• **Written request**: Turn the entries below into a numbered list, leaving out any blank lines.

====== Given data ======

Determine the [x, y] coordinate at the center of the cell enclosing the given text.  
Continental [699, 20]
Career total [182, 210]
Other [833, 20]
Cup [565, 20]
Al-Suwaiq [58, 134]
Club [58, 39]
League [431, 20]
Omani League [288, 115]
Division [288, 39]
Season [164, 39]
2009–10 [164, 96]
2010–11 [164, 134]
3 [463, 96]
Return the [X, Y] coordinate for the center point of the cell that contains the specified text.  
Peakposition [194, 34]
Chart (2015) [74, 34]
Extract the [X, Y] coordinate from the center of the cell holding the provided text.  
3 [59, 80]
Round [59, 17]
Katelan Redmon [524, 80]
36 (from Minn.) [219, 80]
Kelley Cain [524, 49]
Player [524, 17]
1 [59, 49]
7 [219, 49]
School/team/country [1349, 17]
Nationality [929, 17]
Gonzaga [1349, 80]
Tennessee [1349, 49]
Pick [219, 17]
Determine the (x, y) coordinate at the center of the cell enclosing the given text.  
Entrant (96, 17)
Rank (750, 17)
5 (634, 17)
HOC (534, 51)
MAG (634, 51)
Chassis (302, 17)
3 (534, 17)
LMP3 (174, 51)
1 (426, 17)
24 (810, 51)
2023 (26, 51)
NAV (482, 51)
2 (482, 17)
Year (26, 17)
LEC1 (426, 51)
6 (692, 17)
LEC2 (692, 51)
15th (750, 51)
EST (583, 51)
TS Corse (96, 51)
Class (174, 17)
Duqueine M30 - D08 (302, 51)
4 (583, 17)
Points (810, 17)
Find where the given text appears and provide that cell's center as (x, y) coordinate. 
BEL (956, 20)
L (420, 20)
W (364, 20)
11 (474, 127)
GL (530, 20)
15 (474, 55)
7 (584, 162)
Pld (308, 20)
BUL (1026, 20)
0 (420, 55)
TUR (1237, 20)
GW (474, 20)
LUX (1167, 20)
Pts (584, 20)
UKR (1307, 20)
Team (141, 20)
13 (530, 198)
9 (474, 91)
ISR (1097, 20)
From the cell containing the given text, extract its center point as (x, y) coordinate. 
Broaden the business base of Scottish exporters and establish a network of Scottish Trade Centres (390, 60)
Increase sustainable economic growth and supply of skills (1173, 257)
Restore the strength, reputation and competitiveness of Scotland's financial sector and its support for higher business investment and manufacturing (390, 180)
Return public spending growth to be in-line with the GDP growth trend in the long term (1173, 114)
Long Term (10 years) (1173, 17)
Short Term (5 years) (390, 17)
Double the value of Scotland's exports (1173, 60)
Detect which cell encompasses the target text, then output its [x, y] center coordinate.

======

• **In response**:
1. Determine the [x, y] coordinate at the center of the cell enclosing the given text.  
2. Continental [699, 20]
3. Career total [182, 210]
4. Other [833, 20]
5. Cup [565, 20]
6. Al-Suwaiq [58, 134]
7. Club [58, 39]
8. League [431, 20]
9. Omani League [288, 115]
10. Division [288, 39]
11. Season [164, 39]
12. 2009–10 [164, 96]
13. 2010–11 [164, 134]
14. 3 [463, 96]
15. Return the [X, Y] coordinate for the center point of the cell that contains the specified text.  
16. Peakposition [194, 34]
17. Chart (2015) [74, 34]
18. Extract the [X, Y] coordinate from the center of the cell holding the provided text.  
19. 3 [59, 80]
20. Round [59, 17]
21. Katelan Redmon [524, 80]
22. 36 (from Minn.) [219, 80]
23. Kelley Cain [524, 49]
24. Player [524, 17]
25. 1 [59, 49]
26. 7 [219, 49]
27. School/team/country [1349, 17]
28. Nationality [929, 17]
29. Gonzaga [1349, 80]
30. Tennessee [1349, 49]
31. Pick [219, 17]
32. Determine the (x, y) coordinate at the center of the cell enclosing the given text.  
33. Entrant (96, 17)
34. Rank (750, 17)
35. 5 (634, 17)
36. HOC (534, 51)
37. MAG (634, 51)
38. Chassis (302, 17)
39. 3 (534, 17)
40. LMP3 (174, 51)
41. 1 (426, 17)
42. 24 (810, 51)
43. 2023 (26, 51)
44. NAV (482, 51)
45. 2 (482, 17)
46. Year (26, 17)
47. LEC1 (426, 51)
48. 6 (692, 17)
49. LEC2 (692, 51)
50. 15th (750, 51)
51. EST (583, 51)
52. TS Corse (96, 51)
53. Class (174, 17)
54. Duqueine M30 - D08 (302, 51)
55. 4 (583, 17)
56. Points (810, 17)
57. Find where the given text appears and provide that cell's center as (x, y) coordinate. 
58. BEL (956, 20)
59. L (420, 20)
60. W (364, 20)
61. 11 (474, 127)
62. GL (530, 20)
63. 15 (474, 55)
64. 7 (584, 162)
65. Pld (308, 20)
66. BUL (1026, 20)
67. 0 (420, 55)
68. TUR (1237, 20)
69. GW (474, 20)
70. LUX (1167, 20)
71. Pts (584, 20)
72. UKR (1307, 20)
73. Team (141, 20)
74. 13 (530, 198)
75. 9 (474, 91)
76. ISR (1097, 20)
77. From the cell containing the given text, extract its center point as (x, y) coordinate. 
78. Broaden the business base of Scottish exporters and establish a network of Scottish Trade Centres (390, 60)
79. Increase sustainable economic growth and supply of skills (1173, 257)
80. Restore the strength, reputation and competitiveness of Scotland's financial sector and its support for higher business investment and manufacturing (390, 180)
81. Return public spending growth to be in-line with the GDP growth trend in the long term (1173, 114)
82. Long Term (10 years) (1173, 17)
83. Short Term (5 years) (390, 17)
84. Double the value of Scotland's exports (1173, 60)
85. Detect which cell encompasses the target text, then output its [x, y] center coordinate.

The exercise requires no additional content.